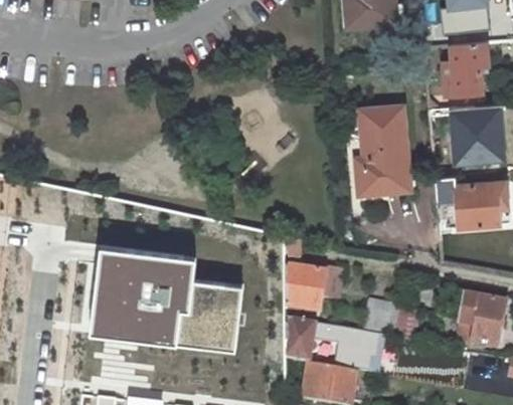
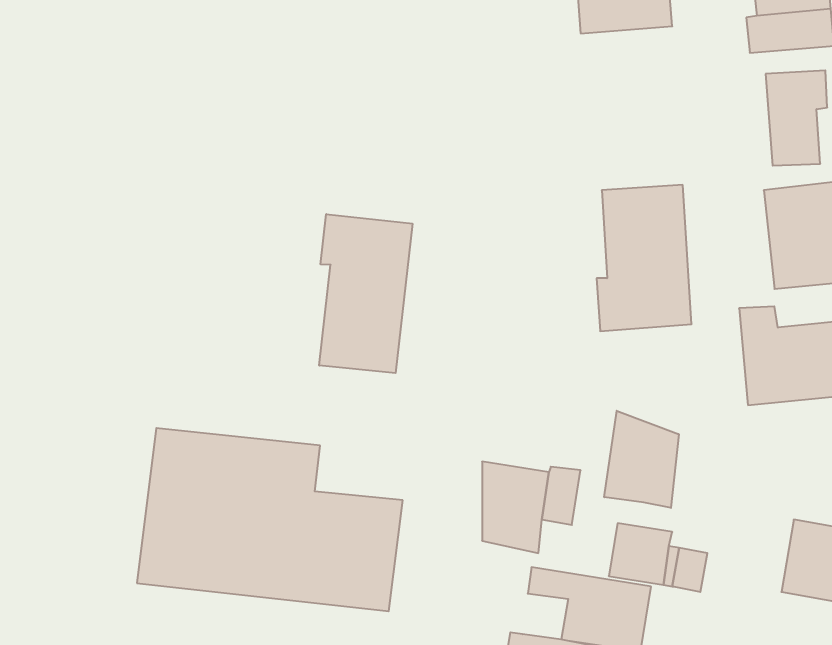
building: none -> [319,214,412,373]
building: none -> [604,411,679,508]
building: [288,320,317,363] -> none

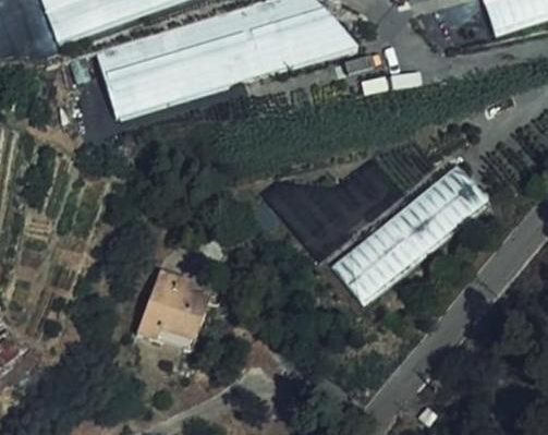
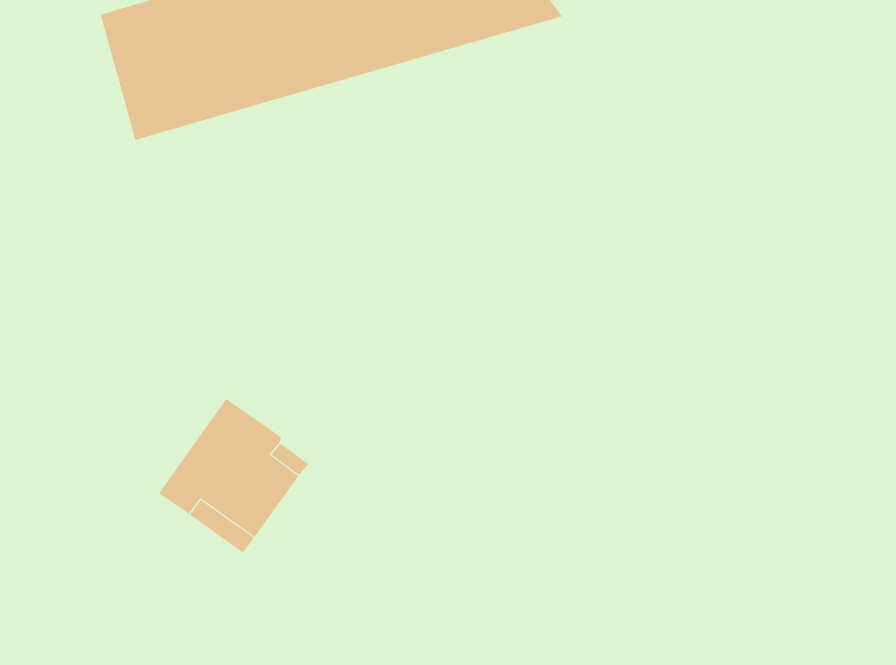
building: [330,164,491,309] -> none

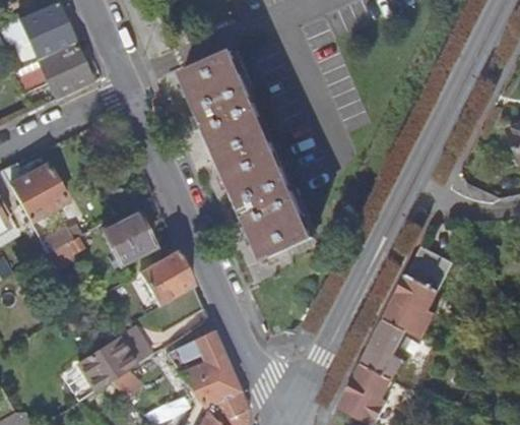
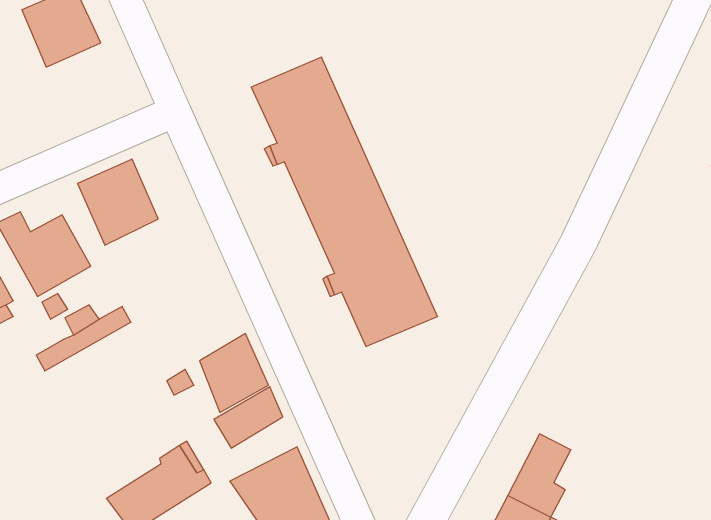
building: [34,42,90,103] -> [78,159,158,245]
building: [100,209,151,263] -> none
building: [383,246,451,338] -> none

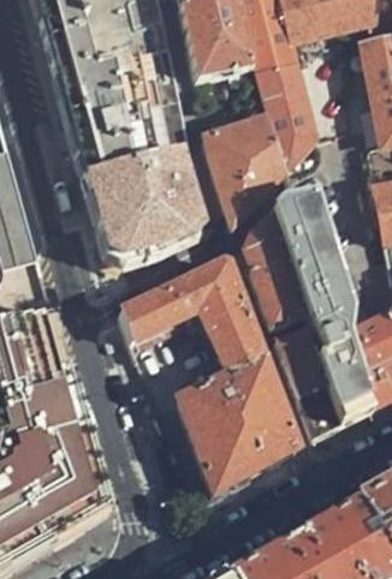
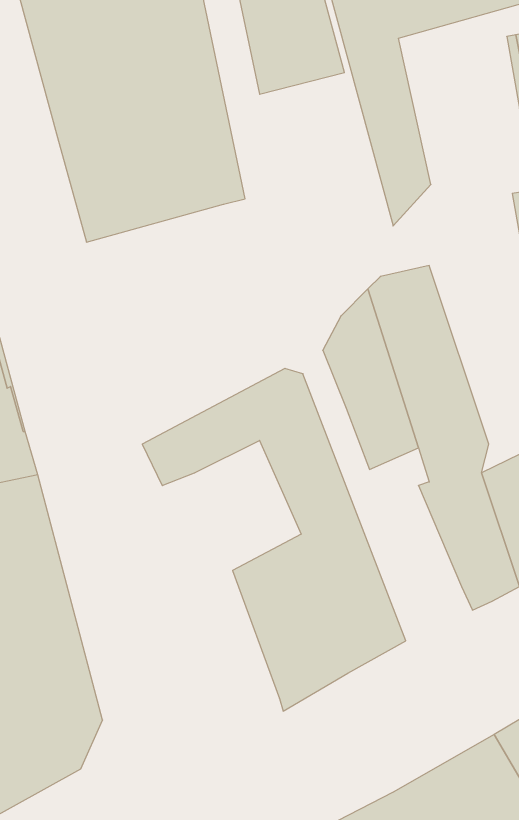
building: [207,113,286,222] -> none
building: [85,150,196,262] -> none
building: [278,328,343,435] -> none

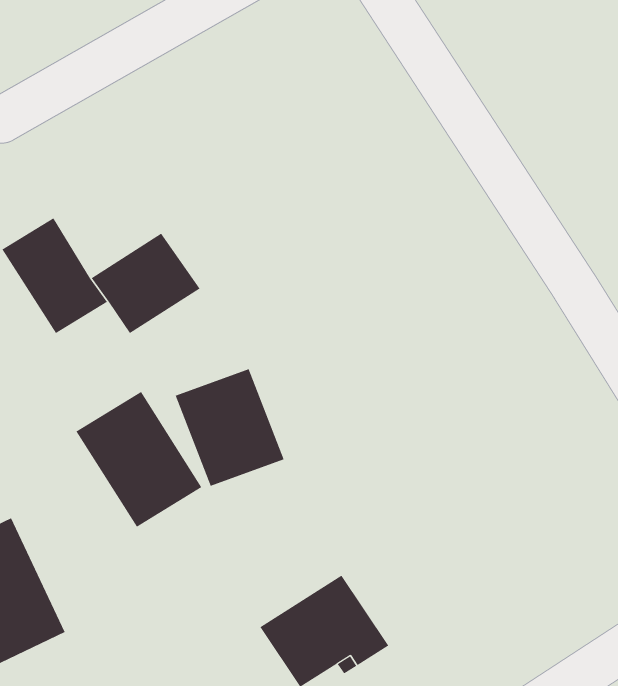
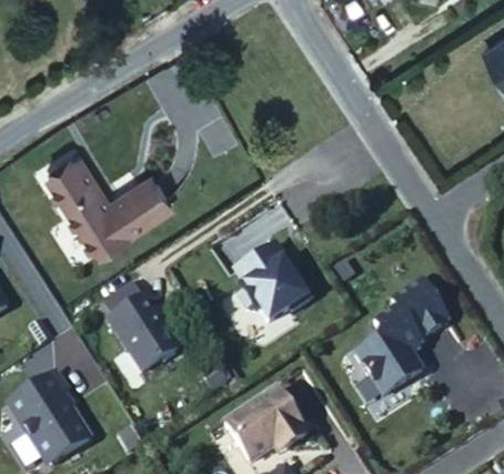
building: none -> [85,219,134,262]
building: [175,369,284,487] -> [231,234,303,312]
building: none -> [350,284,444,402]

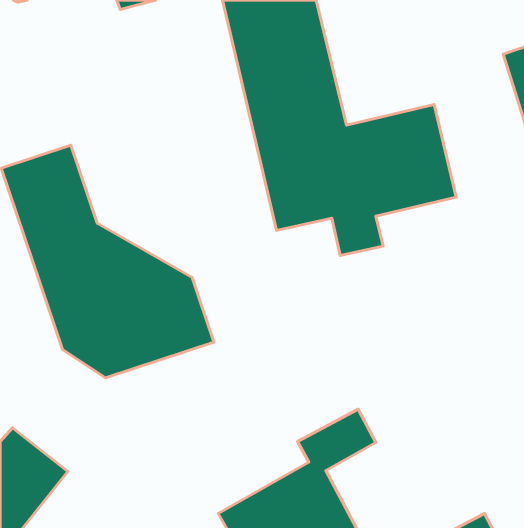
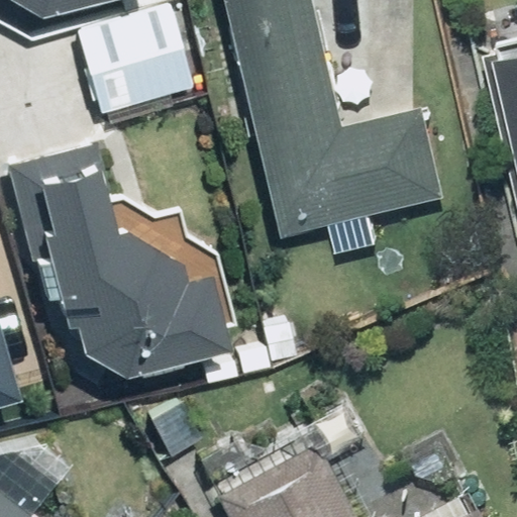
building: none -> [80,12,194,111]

******

In the listing above, find the lines holding the word "none" and copy them.

building: none -> [319,214,412,373]
building: none -> [604,411,679,508]
building: [288,320,317,363] -> none
building: [330,164,491,309] -> none
building: [100,209,151,263] -> none
building: [383,246,451,338] -> none
building: [207,113,286,222] -> none
building: [85,150,196,262] -> none
building: [278,328,343,435] -> none
building: none -> [85,219,134,262]
building: none -> [350,284,444,402]
building: none -> [80,12,194,111]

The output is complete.